- [THE DATA]:
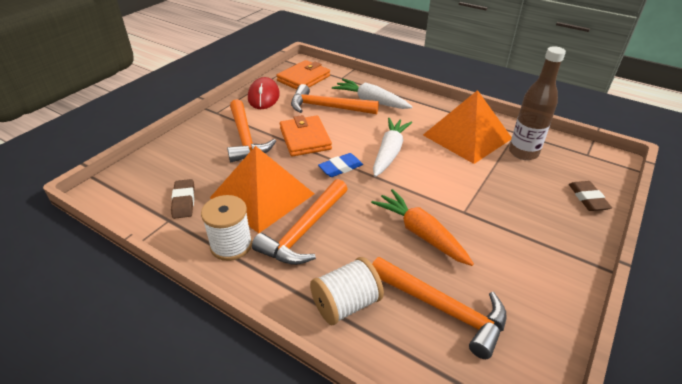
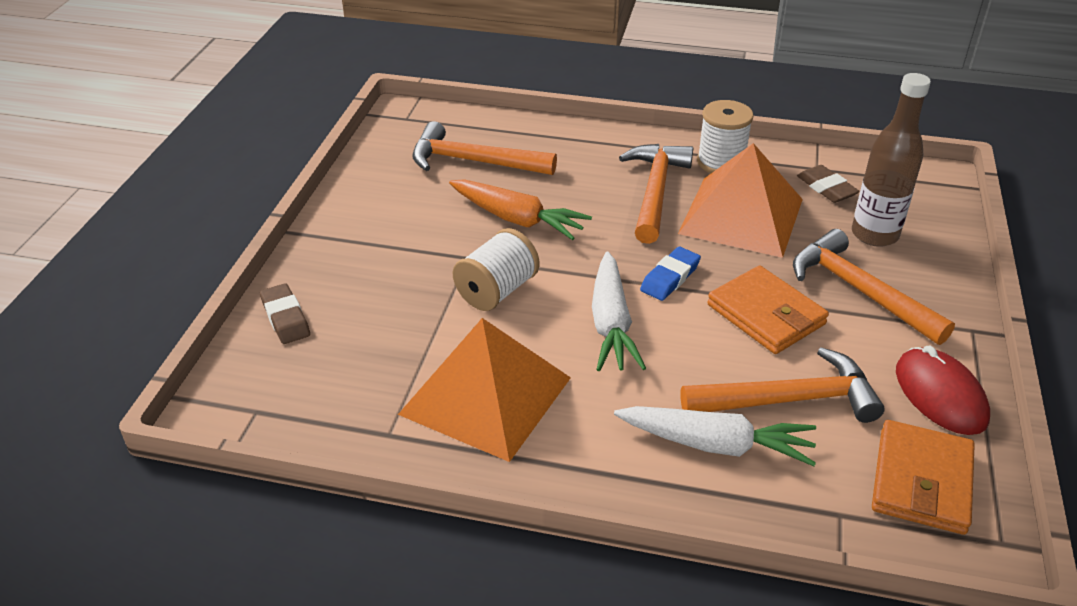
camera: 160 degrees right, 0 degrees up
(346, 304) = (567, 146): white spool -> white spool (497, 291)
(523, 153) = (378, 383): brown bottle -> brown bottle (874, 235)

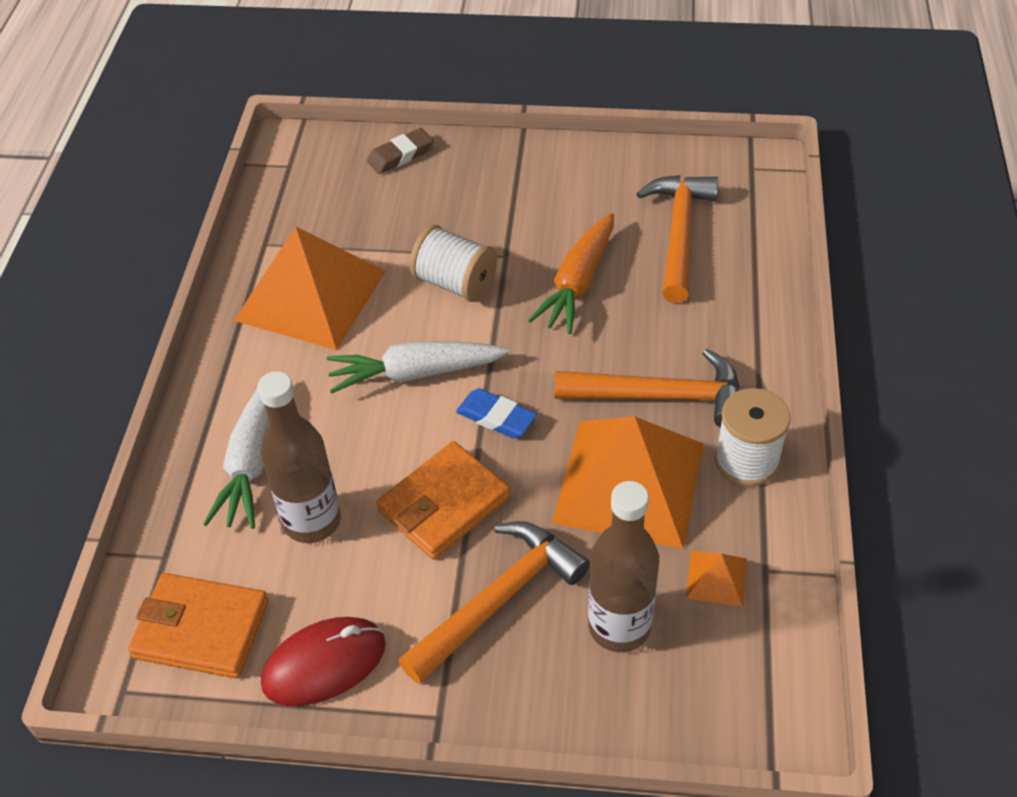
camera: 85 degrees right, 10 degrees up
(788, 400) = (312, 521): orange hammer -> brown bottle
(826, 188) = (716, 578): brown eraser -> orange pyramid

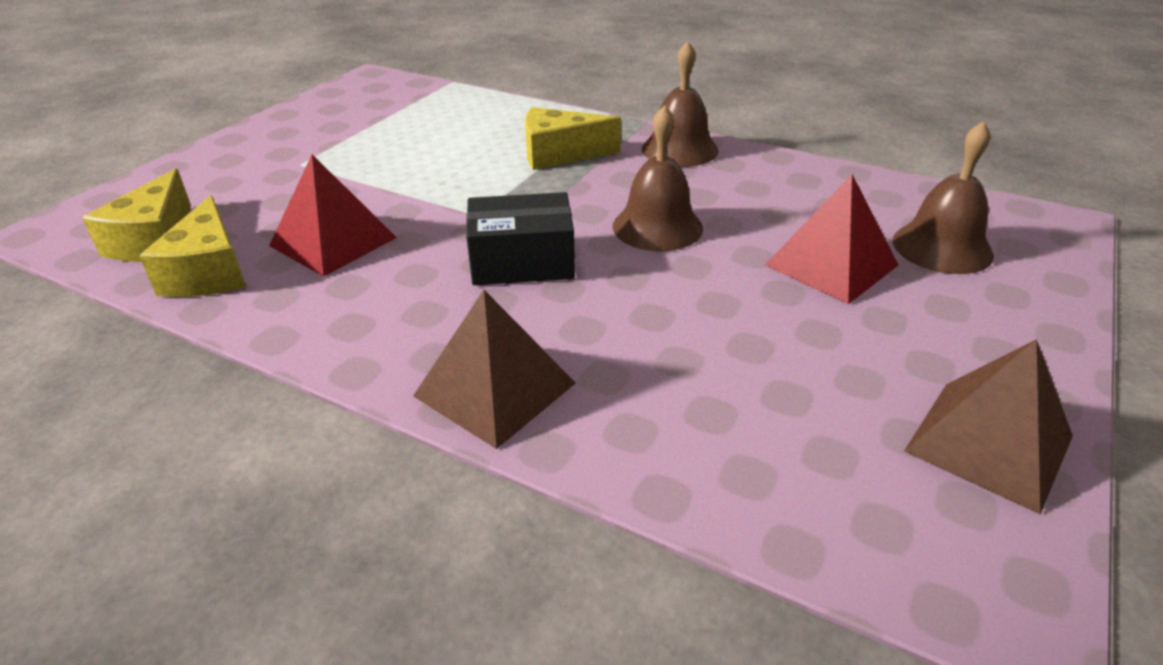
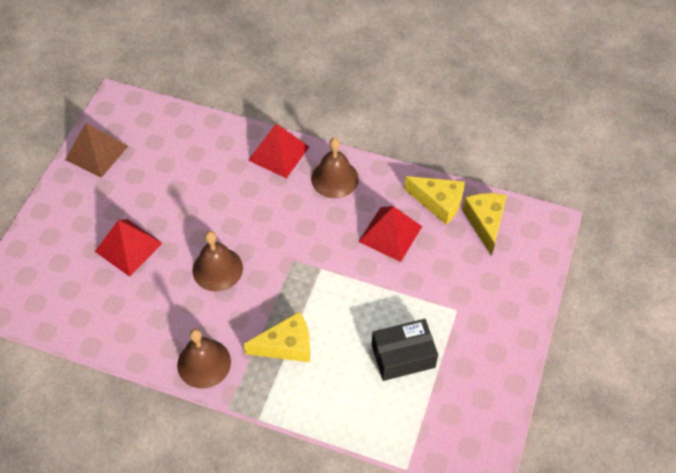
camera: 170 degrees right, 20 degrees up
(209, 272) = (438, 203): yellow cheese -> yellow cheese turned 135 degrees clockwise
(494, 389) = (278, 153): brown pyramid -> red pyramid
(522, 261) = (286, 230): black box -> black box (403, 356)
(942, 247) = (66, 269): brown bell -> brown bell (334, 178)

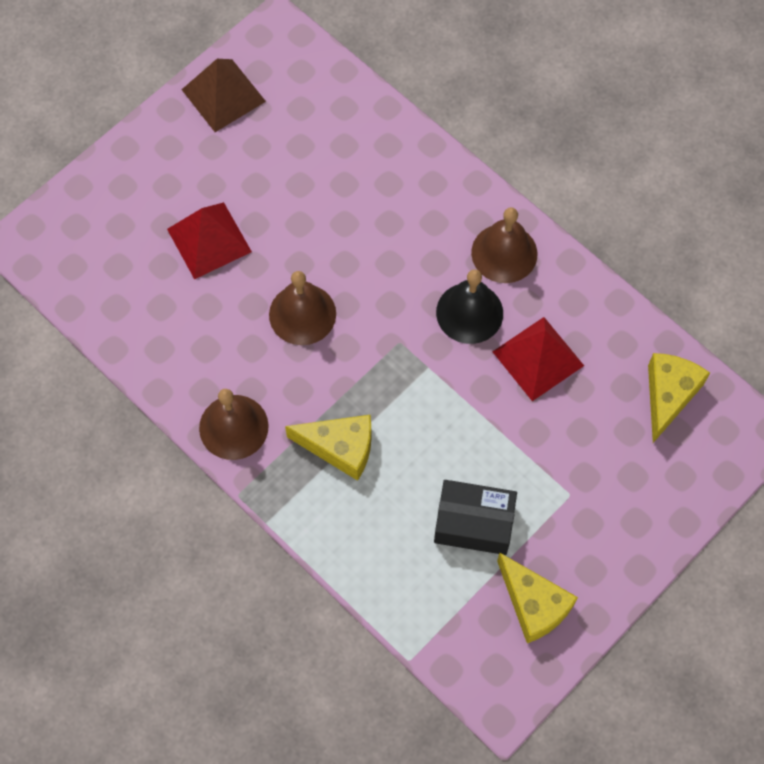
camera: 25 degrees right, 10 degrees up
(278, 153) = (449, 188): red pyramid -> none
(331, 223) = (469, 312): none -> black bell
(438, 203) = (622, 342): yellow cheese -> yellow cheese (534, 604)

- [EXERCISE DETAILS]: Gather all lines of the records that include the word "cheese".

- [RESPONSE BOX]:
(209, 272) = (438, 203): yellow cheese -> yellow cheese turned 135 degrees clockwise
(438, 203) = (622, 342): yellow cheese -> yellow cheese (534, 604)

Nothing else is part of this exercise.